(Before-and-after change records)
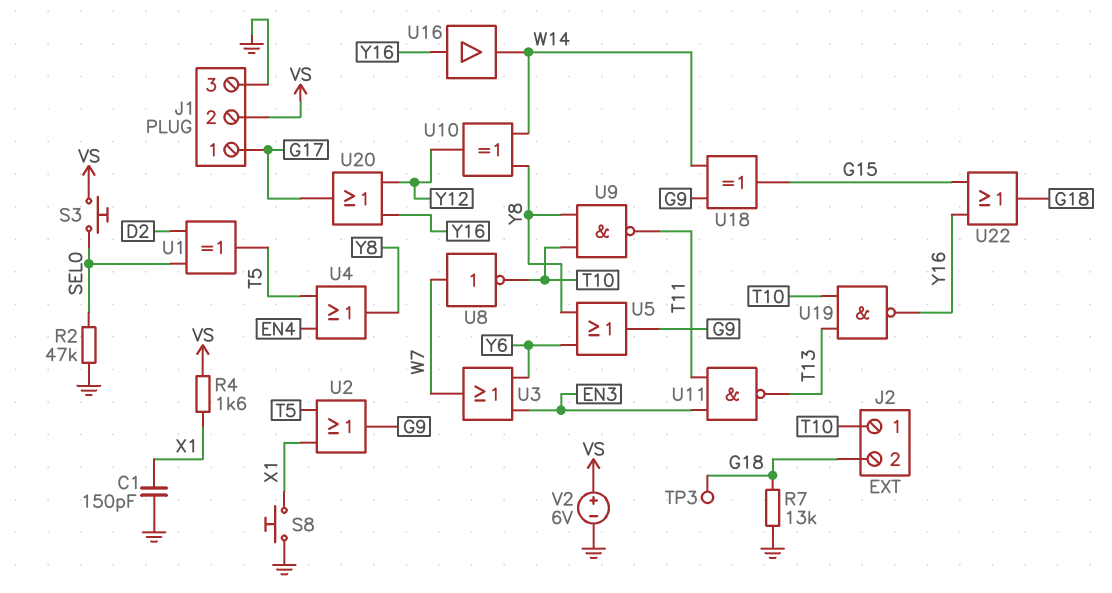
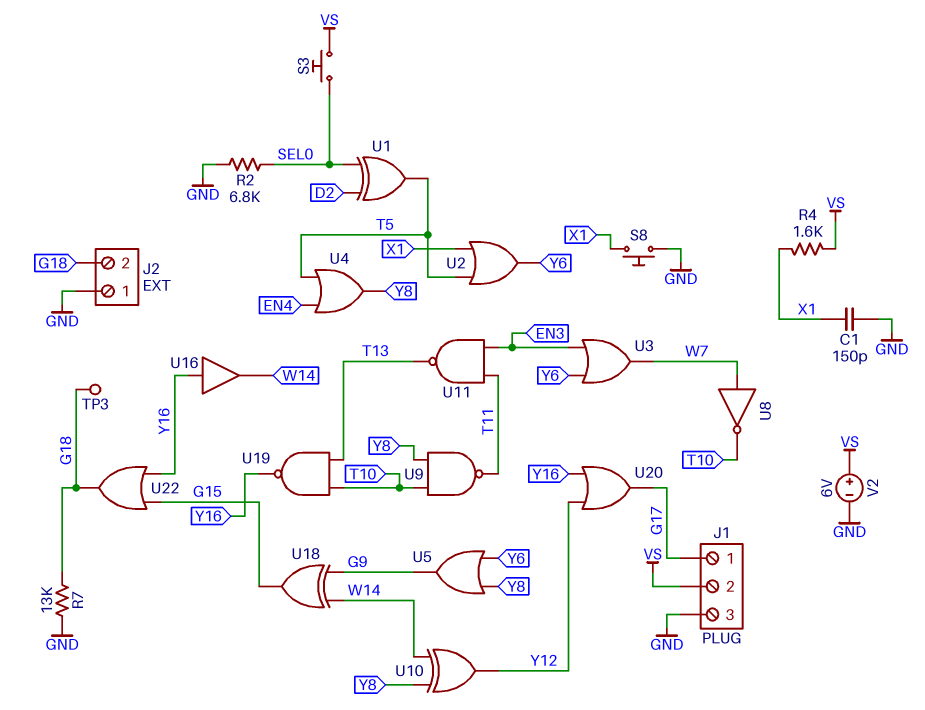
J2 pin 1: T10 -> GND
R2: 47k (GND, SEL0) -> 6.8k (GND, SEL0)
U2: OR (in T5, in X1, out G9) -> OR (in T5, in X1, out Y6)

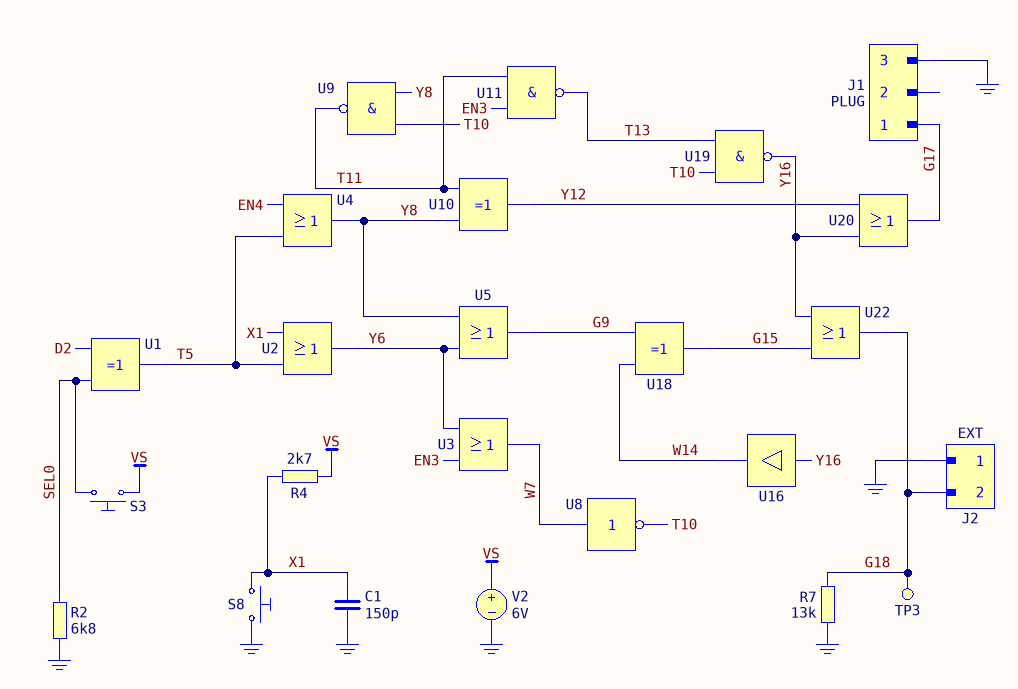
J1 pin 2: VS -> none
R4: 1.6k (VS, X1) -> 2.7k (VS, X1)
U10: XOR (in W14, in Y8, out Y12) -> XOR (in T11, in Y8, out Y12)

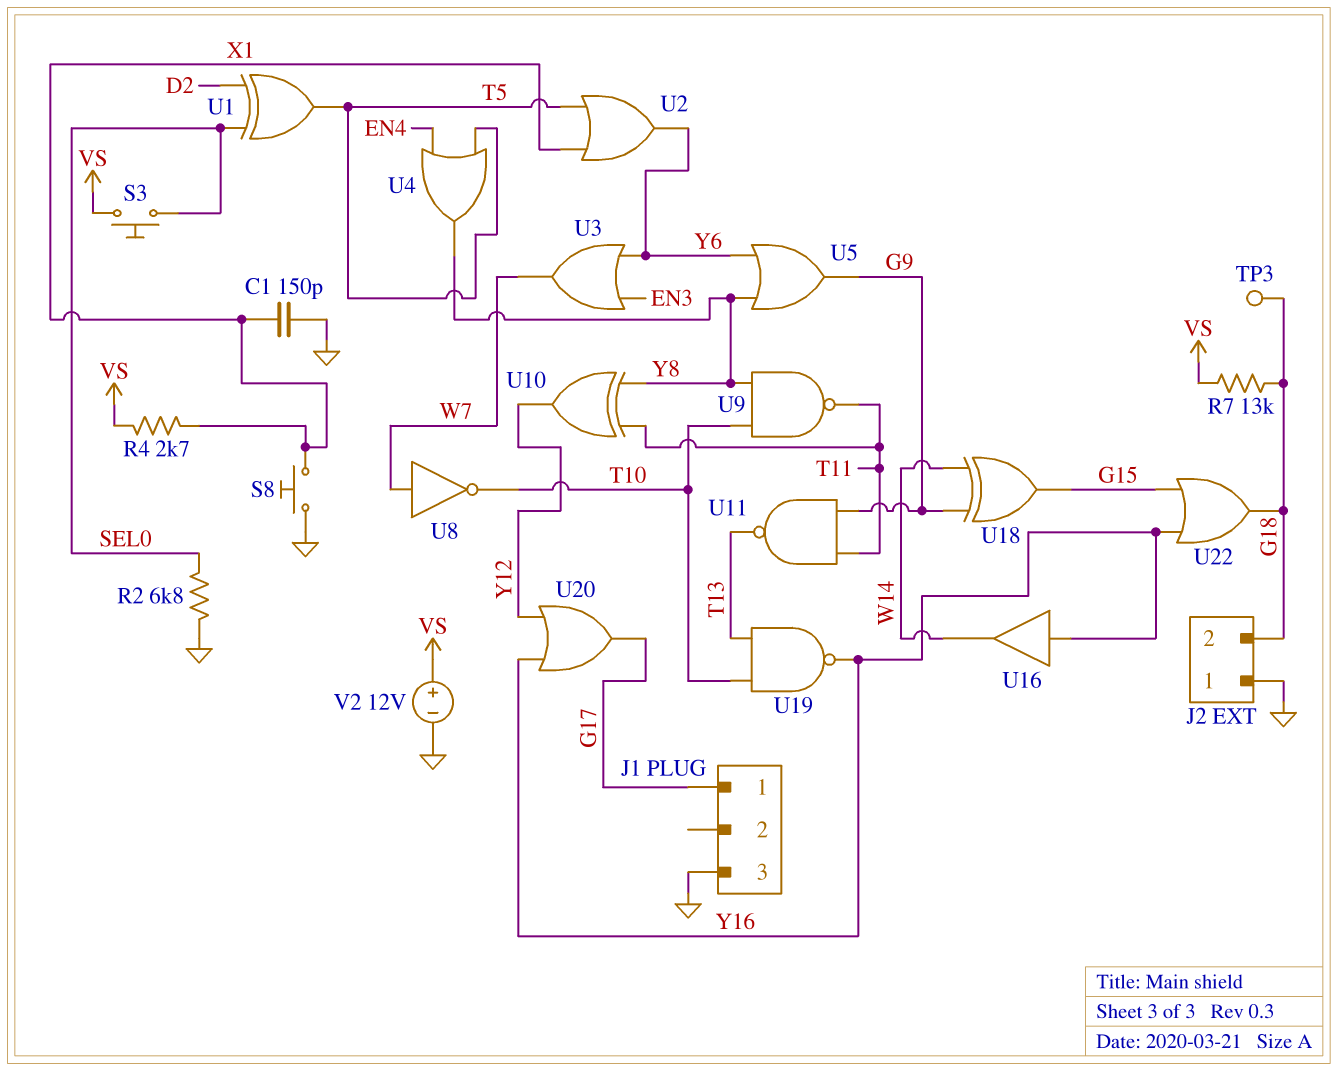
R7: 13k (G18, GND) -> 13k (G18, VS)
U11: NAND (in EN3, in T11, out T13) -> NAND (in G9, in T11, out T13)
V2: 6V (plus VS, minus GND) -> 12V (plus VS, minus GND)

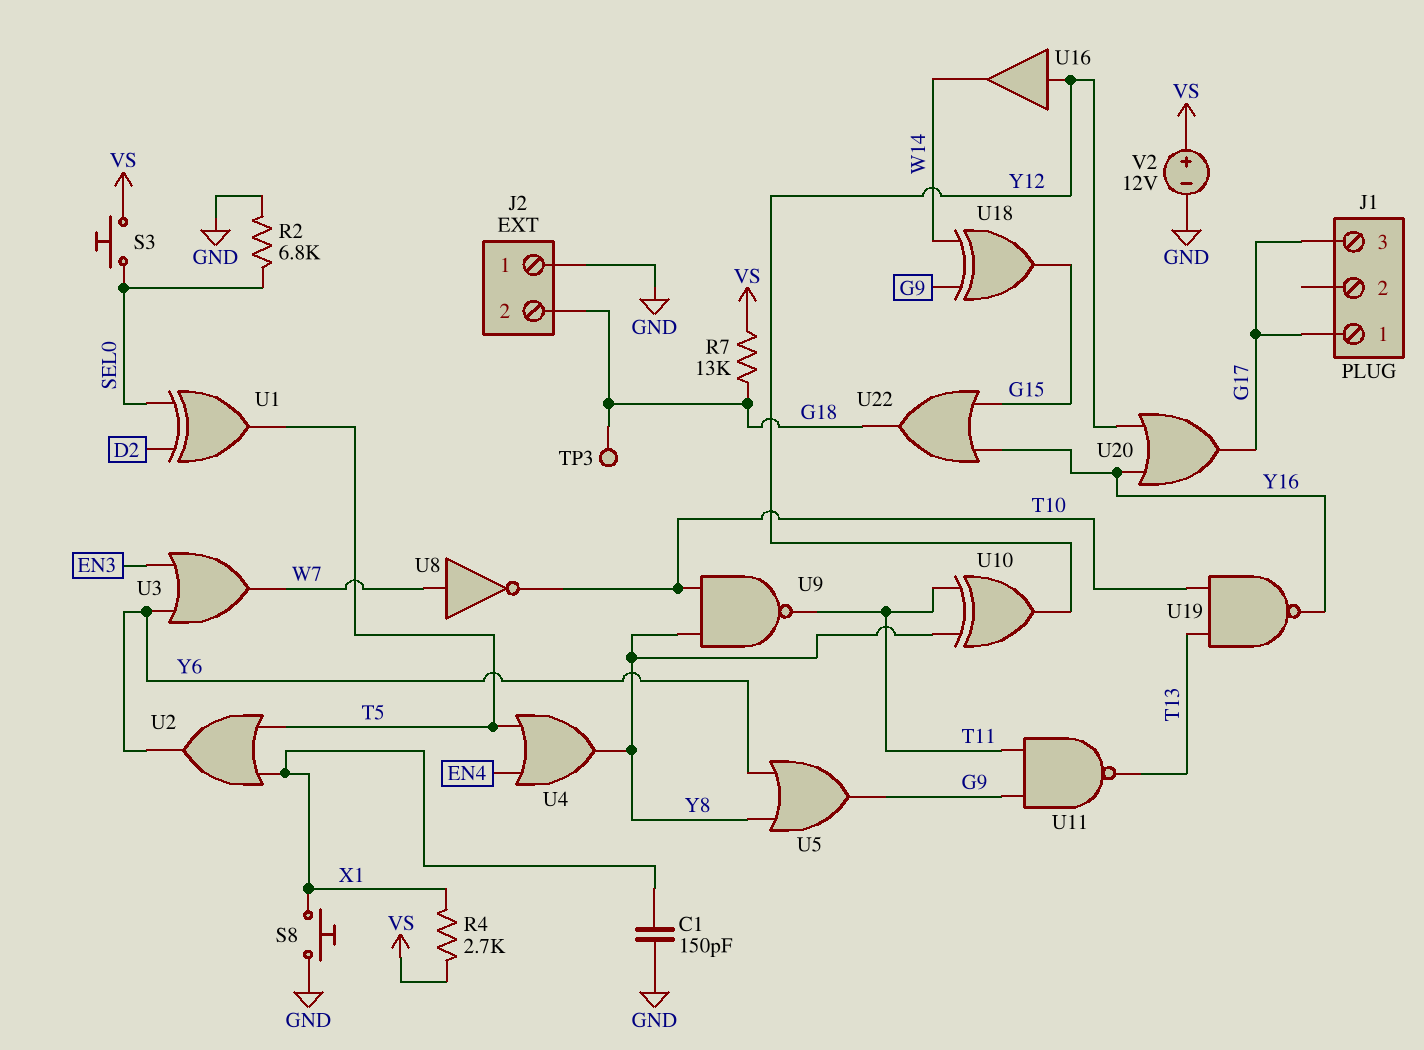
J1 pin 3: GND -> G17
U16: buffer (in Y16, out W14) -> buffer (in Y12, out W14)

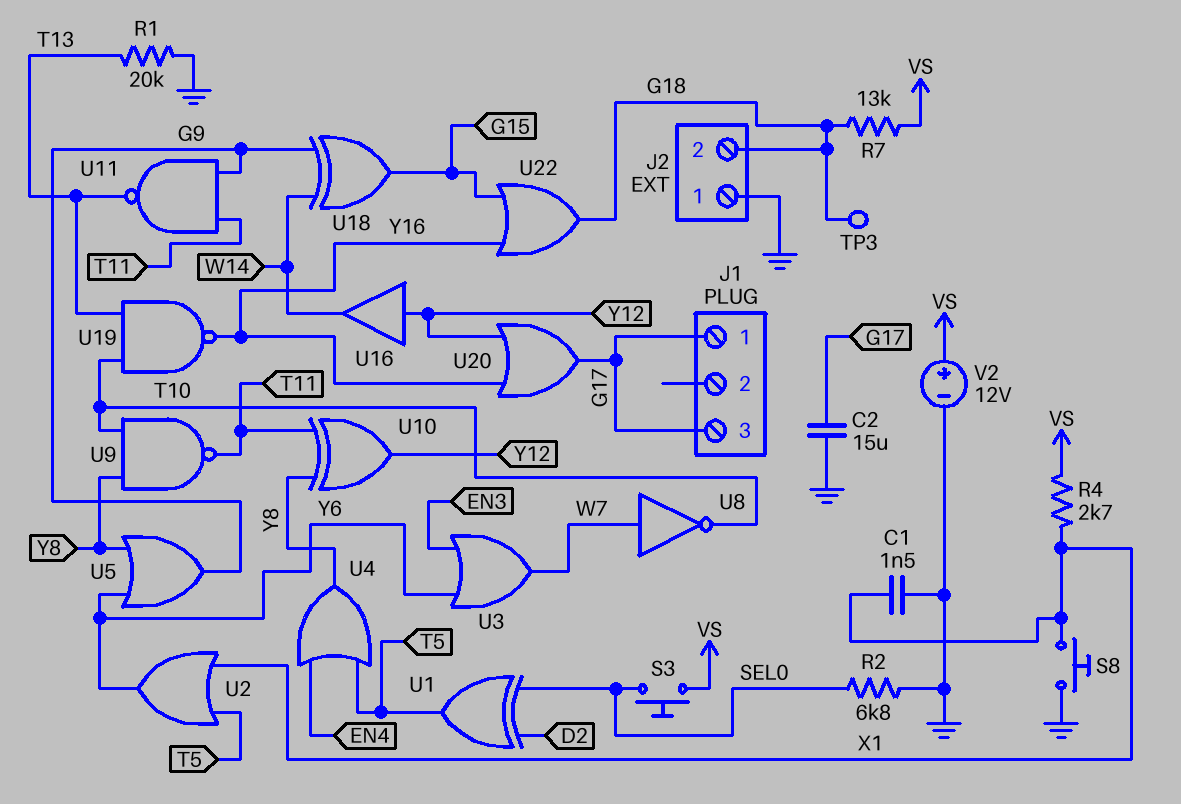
C1: 150pF (GND, X1) -> 1.5nF (GND, X1)
C2: none -> 15uF (G17, GND)
R1: none -> 20k (GND, T13)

- _TASK OBJECTIVE_
Quote the data above exactly from the line with "U10: XOR (in" to the line with "J1 pin 3: GND -> G17", both ends counted, and nothing else. Pictures don't go in.

- _SOLUTION BELOW_
U10: XOR (in W14, in Y8, out Y12) -> XOR (in T11, in Y8, out Y12)

R7: 13k (G18, GND) -> 13k (G18, VS)
U11: NAND (in EN3, in T11, out T13) -> NAND (in G9, in T11, out T13)
V2: 6V (plus VS, minus GND) -> 12V (plus VS, minus GND)

J1 pin 3: GND -> G17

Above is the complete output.